GOAL OF THE EXERCISE: The lines to copy are those in the records below that hold the word "turned".

Spatial object tracking data:
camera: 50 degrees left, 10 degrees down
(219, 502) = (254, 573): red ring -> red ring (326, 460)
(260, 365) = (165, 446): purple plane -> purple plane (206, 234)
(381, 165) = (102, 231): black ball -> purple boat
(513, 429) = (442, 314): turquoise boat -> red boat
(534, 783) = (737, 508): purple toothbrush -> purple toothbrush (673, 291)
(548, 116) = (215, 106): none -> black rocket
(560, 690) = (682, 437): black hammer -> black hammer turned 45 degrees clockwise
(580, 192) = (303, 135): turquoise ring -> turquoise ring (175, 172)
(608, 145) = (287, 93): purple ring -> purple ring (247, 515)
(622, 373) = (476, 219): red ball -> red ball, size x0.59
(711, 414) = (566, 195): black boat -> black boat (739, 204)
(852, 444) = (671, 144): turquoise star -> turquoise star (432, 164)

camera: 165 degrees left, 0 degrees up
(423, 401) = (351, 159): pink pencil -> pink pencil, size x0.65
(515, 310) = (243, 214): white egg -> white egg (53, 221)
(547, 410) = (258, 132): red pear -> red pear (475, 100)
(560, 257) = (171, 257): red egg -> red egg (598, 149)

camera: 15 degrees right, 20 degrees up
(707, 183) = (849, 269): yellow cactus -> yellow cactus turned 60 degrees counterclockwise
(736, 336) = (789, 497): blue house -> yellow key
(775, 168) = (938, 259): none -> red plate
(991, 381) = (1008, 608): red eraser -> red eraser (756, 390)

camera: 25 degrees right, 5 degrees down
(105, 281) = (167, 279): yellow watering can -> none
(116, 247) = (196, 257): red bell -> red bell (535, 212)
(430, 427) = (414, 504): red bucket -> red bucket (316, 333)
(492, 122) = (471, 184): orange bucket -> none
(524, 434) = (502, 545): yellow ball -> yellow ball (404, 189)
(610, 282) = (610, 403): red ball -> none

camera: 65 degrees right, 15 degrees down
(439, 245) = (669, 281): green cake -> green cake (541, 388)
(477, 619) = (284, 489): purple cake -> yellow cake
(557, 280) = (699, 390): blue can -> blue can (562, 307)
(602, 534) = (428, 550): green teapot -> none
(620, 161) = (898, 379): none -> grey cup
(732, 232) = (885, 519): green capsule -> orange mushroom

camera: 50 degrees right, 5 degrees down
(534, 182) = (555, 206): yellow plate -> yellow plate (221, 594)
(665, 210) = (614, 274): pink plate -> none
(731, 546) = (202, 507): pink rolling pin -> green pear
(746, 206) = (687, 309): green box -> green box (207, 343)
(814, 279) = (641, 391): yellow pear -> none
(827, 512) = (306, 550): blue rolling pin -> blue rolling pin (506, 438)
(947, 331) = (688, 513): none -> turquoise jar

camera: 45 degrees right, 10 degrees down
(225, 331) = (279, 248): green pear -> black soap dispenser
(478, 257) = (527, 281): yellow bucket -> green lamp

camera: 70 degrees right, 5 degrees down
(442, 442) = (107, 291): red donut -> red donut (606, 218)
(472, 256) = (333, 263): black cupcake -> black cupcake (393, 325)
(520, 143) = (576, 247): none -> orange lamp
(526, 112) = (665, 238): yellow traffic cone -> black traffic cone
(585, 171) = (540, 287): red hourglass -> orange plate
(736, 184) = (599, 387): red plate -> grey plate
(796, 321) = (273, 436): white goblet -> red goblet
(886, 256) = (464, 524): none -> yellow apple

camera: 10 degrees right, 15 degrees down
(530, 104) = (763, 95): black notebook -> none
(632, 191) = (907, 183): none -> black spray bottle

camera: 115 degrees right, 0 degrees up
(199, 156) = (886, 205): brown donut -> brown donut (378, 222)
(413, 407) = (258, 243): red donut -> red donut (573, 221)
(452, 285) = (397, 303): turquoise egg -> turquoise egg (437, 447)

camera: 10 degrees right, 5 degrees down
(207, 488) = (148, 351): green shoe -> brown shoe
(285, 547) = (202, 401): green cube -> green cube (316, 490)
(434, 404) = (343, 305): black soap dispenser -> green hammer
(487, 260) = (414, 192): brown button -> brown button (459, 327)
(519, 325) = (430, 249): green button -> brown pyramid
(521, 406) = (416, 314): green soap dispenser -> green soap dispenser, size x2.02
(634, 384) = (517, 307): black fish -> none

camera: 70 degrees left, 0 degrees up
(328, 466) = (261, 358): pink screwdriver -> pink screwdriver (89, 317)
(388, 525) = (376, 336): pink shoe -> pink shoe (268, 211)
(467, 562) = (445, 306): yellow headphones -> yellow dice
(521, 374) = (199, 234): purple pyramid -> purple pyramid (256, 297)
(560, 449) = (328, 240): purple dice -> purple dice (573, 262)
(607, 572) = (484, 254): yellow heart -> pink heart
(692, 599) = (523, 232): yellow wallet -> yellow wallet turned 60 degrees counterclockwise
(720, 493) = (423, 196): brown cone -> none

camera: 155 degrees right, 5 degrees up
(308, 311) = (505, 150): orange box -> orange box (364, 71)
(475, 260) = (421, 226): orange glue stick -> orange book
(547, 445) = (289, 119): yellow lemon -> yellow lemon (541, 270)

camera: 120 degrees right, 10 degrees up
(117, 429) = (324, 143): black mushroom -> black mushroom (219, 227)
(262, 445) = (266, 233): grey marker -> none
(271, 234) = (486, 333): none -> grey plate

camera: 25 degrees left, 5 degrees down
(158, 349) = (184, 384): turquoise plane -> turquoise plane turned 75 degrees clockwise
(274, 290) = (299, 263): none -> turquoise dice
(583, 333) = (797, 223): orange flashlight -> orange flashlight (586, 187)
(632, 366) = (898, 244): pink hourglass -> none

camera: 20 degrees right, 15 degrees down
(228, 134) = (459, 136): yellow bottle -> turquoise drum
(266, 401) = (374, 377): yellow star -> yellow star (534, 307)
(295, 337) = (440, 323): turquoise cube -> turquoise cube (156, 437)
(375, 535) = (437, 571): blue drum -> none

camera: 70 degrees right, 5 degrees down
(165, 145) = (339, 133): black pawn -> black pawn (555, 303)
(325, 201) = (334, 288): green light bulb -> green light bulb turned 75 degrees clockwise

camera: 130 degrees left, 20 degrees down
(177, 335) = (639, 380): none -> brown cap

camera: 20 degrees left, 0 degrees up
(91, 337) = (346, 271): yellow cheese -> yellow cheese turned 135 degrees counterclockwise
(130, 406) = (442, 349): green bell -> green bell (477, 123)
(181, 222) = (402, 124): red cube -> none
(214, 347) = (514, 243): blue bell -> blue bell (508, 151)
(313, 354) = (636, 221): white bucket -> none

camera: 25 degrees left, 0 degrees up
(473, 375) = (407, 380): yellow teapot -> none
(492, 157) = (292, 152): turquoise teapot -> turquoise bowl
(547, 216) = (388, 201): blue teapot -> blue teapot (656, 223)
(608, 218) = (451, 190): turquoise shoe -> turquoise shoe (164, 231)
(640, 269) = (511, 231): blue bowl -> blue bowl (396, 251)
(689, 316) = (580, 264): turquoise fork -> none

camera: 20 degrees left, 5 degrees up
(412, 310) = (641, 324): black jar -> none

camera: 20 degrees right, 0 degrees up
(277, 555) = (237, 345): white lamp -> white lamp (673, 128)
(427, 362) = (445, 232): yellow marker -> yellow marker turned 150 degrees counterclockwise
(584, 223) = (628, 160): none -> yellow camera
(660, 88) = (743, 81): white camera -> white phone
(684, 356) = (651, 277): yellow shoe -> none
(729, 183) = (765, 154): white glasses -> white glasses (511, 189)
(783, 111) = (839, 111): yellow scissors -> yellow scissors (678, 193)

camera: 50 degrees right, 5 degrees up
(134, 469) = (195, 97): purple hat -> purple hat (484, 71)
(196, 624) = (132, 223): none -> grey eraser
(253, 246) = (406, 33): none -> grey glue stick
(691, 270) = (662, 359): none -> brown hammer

RESULT OF THE EXERCISE:
(560, 690) = (682, 437): black hammer -> black hammer turned 45 degrees clockwise
(707, 183) = (849, 269): yellow cactus -> yellow cactus turned 60 degrees counterclockwise
(692, 599) = (523, 232): yellow wallet -> yellow wallet turned 60 degrees counterclockwise
(158, 349) = (184, 384): turquoise plane -> turquoise plane turned 75 degrees clockwise
(325, 201) = (334, 288): green light bulb -> green light bulb turned 75 degrees clockwise
(91, 337) = (346, 271): yellow cheese -> yellow cheese turned 135 degrees counterclockwise
(427, 362) = (445, 232): yellow marker -> yellow marker turned 150 degrees counterclockwise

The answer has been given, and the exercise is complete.